» **Aim**: Please report how many of the lines below contain the string "bass". Give only the number.

Stored data entries:
____________________
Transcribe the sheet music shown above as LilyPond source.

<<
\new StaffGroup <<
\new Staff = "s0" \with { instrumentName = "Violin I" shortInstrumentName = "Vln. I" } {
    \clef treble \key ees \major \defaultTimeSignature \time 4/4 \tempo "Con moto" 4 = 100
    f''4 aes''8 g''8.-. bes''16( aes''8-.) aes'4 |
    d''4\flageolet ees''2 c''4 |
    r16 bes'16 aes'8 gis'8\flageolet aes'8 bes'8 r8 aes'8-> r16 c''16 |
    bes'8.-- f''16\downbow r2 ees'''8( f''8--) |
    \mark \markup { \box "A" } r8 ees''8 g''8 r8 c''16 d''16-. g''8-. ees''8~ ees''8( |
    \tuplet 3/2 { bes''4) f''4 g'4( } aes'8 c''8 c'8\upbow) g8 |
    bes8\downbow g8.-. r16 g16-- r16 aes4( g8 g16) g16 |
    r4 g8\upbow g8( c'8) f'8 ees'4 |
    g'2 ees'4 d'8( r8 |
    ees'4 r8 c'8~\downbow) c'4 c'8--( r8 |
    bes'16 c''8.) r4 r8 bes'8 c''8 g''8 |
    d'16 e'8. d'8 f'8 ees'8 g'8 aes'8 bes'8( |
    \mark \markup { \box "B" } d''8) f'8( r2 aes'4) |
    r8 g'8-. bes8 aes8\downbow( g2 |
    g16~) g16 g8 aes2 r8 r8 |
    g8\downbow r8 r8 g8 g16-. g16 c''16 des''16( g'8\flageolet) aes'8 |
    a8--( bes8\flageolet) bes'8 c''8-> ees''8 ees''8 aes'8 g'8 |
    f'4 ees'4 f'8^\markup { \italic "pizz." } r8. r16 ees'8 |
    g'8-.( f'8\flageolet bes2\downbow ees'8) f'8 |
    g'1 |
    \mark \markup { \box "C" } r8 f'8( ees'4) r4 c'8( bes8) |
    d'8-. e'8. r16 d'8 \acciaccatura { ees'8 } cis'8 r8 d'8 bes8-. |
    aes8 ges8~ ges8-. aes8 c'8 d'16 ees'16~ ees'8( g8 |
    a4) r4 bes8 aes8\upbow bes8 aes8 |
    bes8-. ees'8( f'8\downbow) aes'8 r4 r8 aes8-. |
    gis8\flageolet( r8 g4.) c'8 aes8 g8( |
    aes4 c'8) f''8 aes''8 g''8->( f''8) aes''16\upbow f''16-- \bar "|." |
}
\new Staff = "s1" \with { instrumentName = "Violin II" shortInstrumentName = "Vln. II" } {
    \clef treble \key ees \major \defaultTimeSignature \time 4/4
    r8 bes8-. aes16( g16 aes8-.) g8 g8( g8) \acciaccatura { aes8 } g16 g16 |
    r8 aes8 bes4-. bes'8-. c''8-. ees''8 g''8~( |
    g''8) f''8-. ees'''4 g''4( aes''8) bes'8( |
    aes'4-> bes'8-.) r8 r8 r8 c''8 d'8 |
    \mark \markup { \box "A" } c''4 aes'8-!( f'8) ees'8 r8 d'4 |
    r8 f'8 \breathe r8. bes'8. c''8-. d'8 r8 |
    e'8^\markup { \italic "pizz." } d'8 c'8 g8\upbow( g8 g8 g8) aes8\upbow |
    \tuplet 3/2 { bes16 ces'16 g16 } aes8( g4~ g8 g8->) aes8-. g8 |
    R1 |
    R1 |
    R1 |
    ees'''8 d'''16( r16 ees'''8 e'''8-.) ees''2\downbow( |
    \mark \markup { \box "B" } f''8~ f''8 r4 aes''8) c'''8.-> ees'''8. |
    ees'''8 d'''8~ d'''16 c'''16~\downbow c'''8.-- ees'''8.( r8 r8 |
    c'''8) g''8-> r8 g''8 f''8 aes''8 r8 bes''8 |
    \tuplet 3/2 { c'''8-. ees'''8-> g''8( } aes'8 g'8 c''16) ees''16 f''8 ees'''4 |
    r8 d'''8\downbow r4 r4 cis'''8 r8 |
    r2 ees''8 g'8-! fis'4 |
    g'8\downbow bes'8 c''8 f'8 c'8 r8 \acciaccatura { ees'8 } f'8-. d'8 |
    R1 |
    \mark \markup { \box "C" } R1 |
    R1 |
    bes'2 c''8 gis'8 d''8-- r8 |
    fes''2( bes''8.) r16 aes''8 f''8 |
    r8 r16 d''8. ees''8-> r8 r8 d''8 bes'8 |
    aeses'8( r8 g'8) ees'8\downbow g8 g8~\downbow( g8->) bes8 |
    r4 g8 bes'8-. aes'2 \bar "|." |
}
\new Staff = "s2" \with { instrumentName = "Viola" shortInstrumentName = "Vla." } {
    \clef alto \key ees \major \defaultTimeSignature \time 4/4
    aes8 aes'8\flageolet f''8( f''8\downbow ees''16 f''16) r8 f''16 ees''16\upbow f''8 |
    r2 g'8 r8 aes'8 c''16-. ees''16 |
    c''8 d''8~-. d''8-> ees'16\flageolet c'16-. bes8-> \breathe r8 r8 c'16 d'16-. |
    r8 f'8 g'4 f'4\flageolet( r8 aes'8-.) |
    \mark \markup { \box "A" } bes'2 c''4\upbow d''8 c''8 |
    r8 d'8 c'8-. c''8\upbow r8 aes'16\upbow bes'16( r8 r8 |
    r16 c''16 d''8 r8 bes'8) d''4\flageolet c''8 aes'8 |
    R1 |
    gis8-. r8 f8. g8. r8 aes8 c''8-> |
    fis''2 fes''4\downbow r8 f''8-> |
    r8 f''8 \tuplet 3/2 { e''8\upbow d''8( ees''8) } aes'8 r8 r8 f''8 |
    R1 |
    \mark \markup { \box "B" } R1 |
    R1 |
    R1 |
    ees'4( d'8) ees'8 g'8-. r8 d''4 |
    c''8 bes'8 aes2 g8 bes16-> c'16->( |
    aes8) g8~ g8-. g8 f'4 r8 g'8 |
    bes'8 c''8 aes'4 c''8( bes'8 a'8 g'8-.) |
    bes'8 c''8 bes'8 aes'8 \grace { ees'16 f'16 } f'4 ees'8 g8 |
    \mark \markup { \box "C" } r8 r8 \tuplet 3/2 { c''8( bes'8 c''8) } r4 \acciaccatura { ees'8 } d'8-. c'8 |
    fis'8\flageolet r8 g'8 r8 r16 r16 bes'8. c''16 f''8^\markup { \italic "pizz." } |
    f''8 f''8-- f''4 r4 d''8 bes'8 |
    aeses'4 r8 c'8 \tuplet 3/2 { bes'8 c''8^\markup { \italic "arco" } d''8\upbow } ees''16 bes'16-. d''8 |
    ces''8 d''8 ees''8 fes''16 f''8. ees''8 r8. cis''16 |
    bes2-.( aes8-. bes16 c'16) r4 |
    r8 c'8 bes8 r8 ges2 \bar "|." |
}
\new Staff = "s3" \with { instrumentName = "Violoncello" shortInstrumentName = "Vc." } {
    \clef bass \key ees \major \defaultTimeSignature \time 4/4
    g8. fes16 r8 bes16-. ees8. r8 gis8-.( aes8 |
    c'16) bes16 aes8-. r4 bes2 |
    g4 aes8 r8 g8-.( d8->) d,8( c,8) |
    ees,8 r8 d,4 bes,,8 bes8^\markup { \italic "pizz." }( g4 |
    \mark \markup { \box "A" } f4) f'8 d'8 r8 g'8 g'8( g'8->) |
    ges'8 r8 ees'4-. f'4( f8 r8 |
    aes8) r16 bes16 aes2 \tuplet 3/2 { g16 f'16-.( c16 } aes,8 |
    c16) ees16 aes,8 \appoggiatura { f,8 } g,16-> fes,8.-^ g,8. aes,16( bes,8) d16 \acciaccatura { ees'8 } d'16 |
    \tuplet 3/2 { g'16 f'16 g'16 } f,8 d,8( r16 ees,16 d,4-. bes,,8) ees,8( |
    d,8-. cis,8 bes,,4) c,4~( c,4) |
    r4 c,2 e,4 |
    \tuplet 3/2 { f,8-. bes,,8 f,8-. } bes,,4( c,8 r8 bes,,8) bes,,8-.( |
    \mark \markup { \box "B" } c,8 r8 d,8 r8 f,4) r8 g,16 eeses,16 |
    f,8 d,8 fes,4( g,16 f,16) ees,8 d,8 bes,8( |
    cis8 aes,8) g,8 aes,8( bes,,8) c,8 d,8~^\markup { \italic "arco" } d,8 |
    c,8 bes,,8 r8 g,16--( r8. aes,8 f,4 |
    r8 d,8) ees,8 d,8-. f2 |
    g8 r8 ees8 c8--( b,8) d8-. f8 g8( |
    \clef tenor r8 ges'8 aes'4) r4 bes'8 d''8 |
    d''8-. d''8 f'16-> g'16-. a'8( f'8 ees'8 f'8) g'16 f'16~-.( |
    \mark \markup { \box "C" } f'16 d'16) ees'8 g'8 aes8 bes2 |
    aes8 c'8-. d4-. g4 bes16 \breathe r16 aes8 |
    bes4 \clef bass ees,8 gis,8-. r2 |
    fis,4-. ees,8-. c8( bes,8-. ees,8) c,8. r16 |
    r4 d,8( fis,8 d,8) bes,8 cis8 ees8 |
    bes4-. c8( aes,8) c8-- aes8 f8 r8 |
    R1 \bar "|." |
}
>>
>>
____________________
» **Solution to the problem**: 2